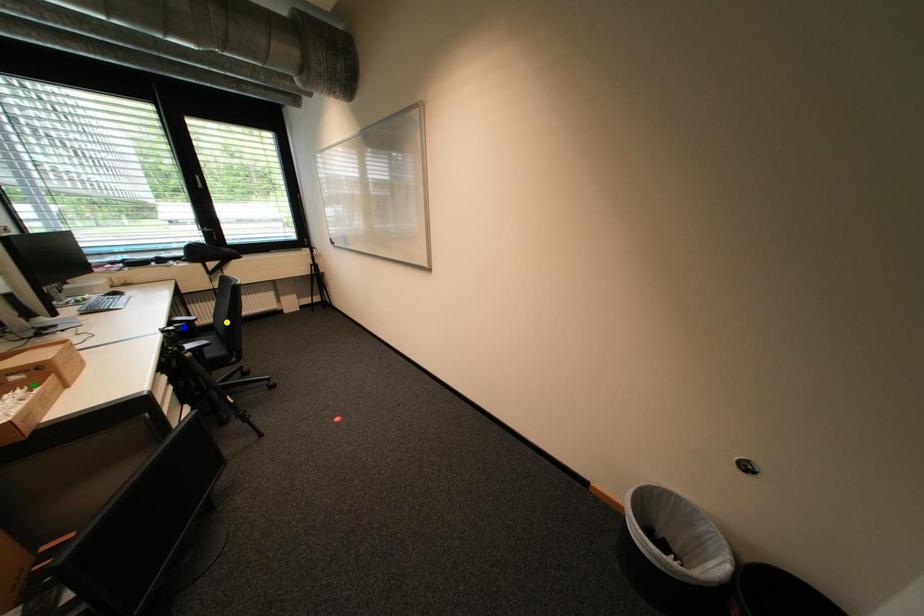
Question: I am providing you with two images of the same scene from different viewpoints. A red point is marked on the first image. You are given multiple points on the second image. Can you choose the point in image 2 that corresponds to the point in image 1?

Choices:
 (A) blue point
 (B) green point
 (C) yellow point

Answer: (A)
━━━━━━━━
▶ **What to do**: Please write out the lines of the entries above as a numbered list, skipping the blank lines and leaving out the pictures.

▶ **Final result**:
1. Question: I am providing you with two images of the same scene from different viewpoints. A red point is marked on the first image. You are given multiple points on the second image. Can you choose the point in image 2 that corresponds to the point in image 1?
2. Choices:
3.  (A) blue point
4.  (B) green point
5.  (C) yellow point
6. Answer: (A)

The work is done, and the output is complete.